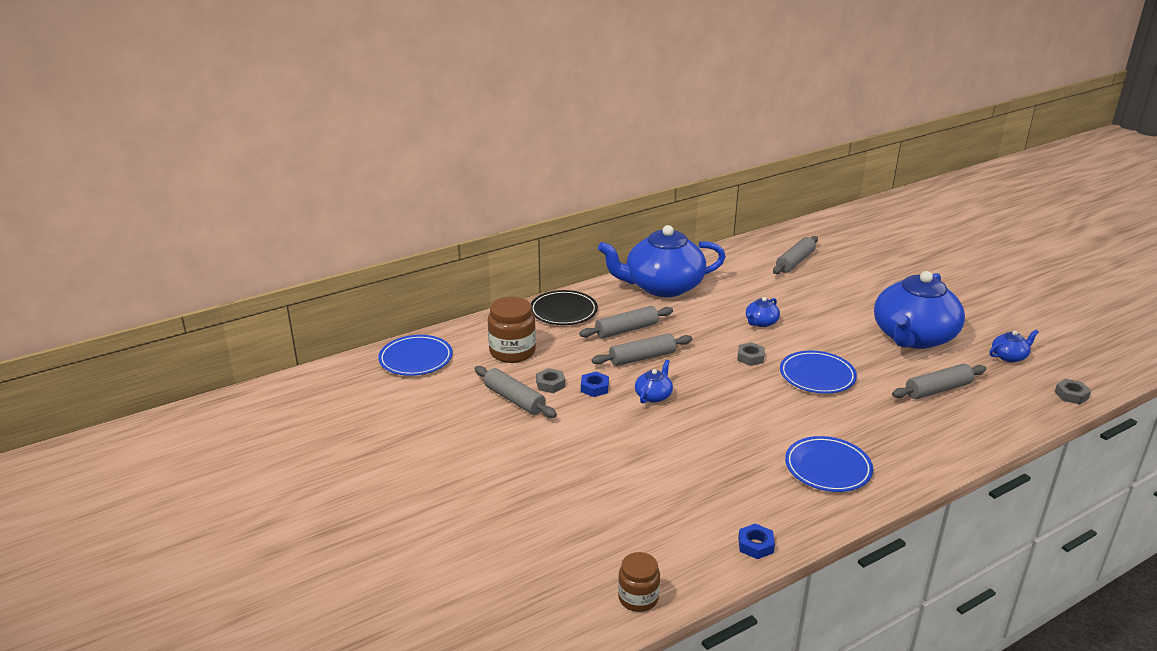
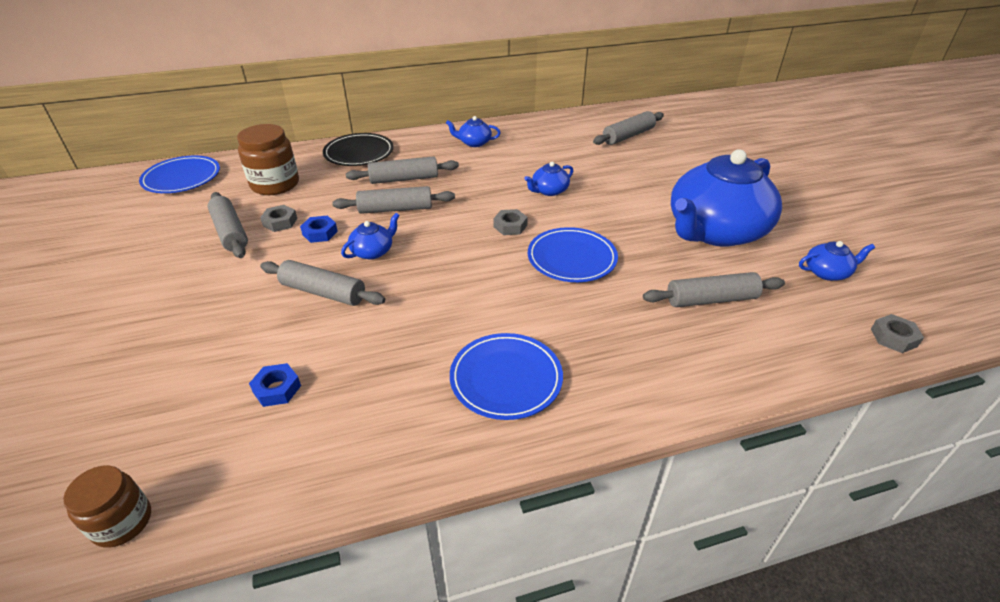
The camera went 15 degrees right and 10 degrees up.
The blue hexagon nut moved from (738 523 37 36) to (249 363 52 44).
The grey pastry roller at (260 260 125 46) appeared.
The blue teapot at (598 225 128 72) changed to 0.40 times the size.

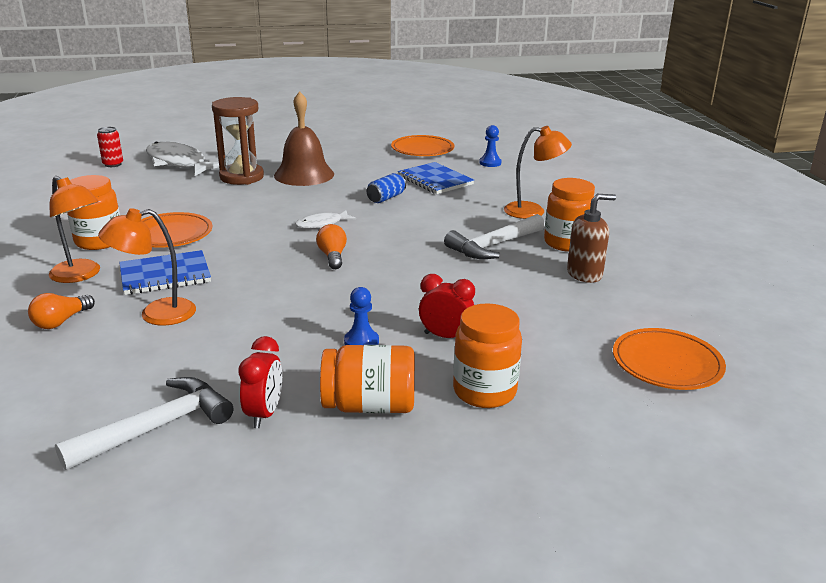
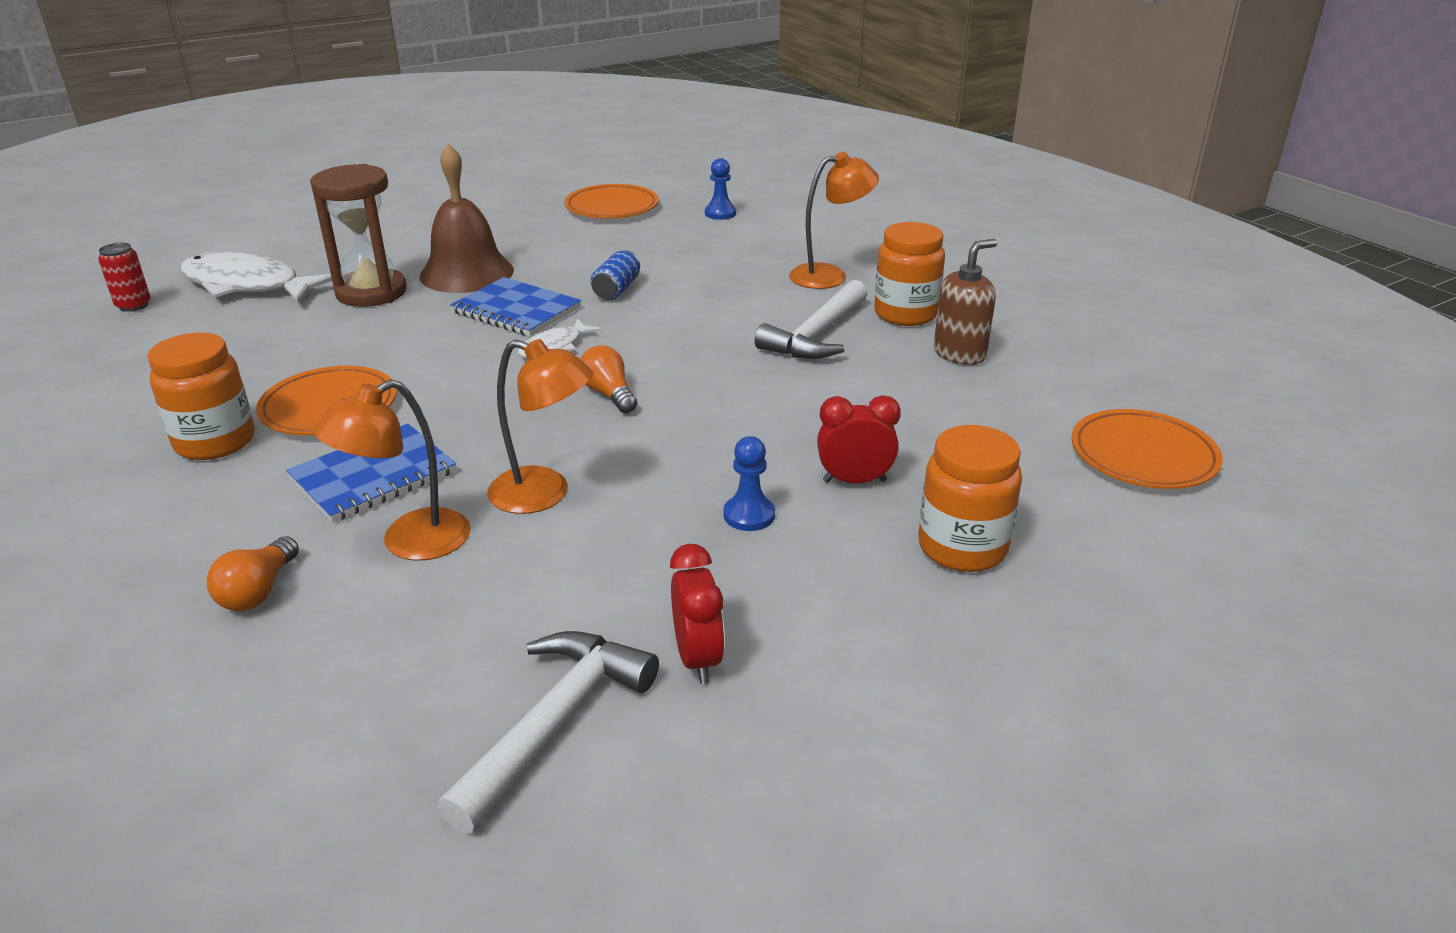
The camera went 20 degrees left and 5 degrees up.
The blue notebook moved from (398 162 76 32) to (450 277 131 59).
The orange desk lamp moved from (49 176 51 107) to (487 339 106 175).
The orange jam jar at (320 345 95 68) disappeared.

[TASK GOAL]:
Transcribe all records verbatim, no pictures.

[REPLY]:
The camera went 15 degrees right and 10 degrees up.
The blue hexagon nut moved from (738 523 37 36) to (249 363 52 44).
The grey pastry roller at (260 260 125 46) appeared.
The blue teapot at (598 225 128 72) changed to 0.40 times the size.

The camera went 20 degrees left and 5 degrees up.
The blue notebook moved from (398 162 76 32) to (450 277 131 59).
The orange desk lamp moved from (49 176 51 107) to (487 339 106 175).
The orange jam jar at (320 345 95 68) disappeared.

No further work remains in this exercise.